▶ [What this task involves]:
Please repeat the lines below exactly. Begin with the line containing "C5: 100nF (AGND, VA) -> 15nF (AGND, VA)" and go on through the line containing "TP1: none -> test point (INV)".

▶ [Entries supplied]:
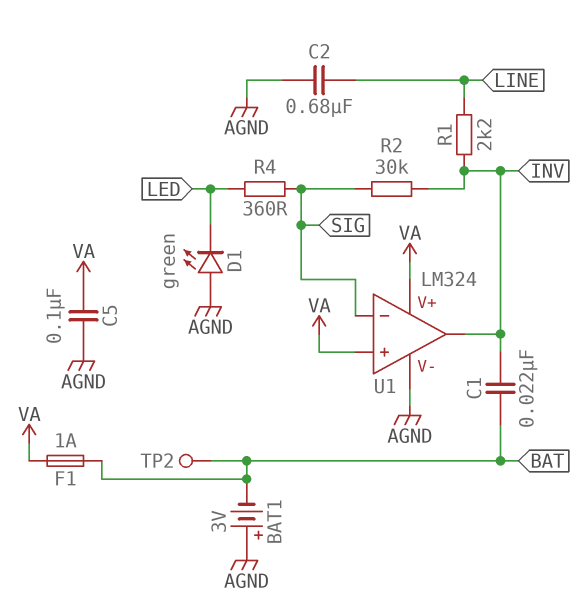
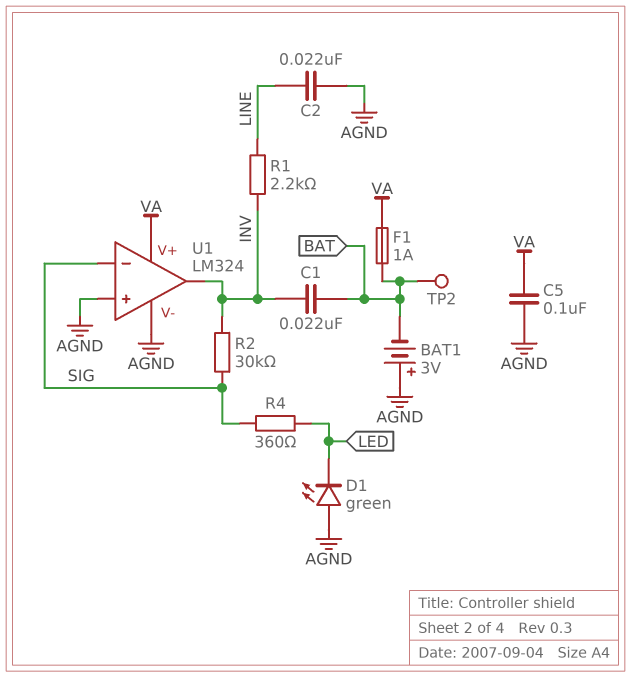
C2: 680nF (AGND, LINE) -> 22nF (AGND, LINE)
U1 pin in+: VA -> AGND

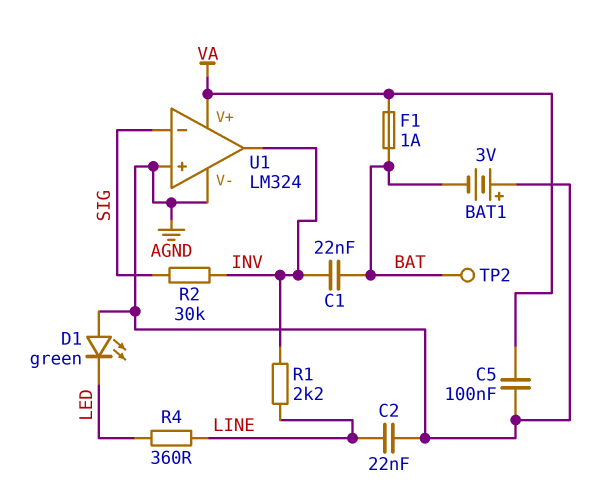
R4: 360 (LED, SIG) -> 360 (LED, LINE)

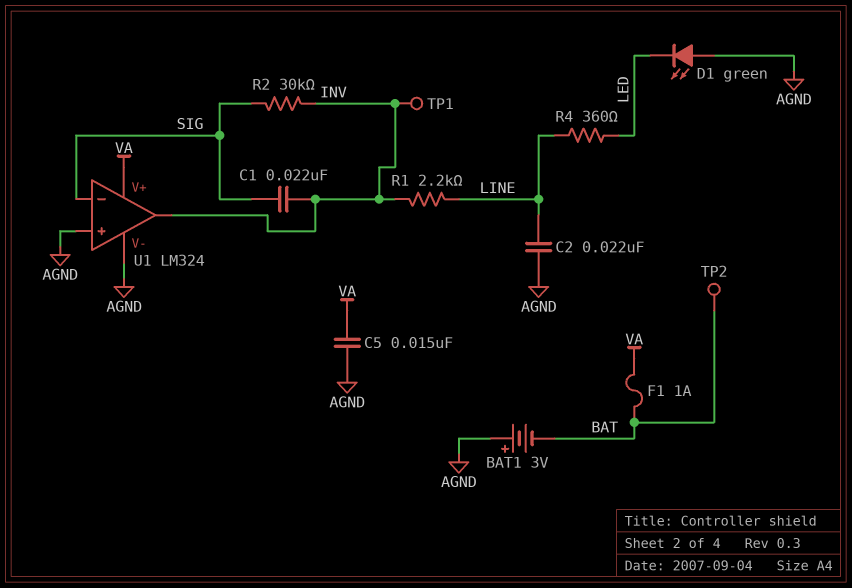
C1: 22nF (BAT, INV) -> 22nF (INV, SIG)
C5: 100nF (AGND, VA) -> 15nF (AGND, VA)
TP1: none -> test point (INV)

...

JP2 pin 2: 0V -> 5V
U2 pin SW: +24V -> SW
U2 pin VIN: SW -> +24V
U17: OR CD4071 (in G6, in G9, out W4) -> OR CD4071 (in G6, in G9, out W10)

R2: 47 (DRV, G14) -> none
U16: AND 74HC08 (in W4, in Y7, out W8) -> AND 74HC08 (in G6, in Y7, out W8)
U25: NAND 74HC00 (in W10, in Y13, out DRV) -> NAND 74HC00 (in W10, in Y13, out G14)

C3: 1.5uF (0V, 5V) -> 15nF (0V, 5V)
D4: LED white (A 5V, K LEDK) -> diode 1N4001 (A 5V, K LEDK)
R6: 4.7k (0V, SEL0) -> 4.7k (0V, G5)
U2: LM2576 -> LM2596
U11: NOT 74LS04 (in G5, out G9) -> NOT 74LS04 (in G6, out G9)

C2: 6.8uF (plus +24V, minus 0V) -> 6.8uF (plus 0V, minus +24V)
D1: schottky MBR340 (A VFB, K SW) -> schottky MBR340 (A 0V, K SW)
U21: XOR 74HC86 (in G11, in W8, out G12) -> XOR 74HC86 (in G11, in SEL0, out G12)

▶ [Exercise response]:
C5: 100nF (AGND, VA) -> 15nF (AGND, VA)
TP1: none -> test point (INV)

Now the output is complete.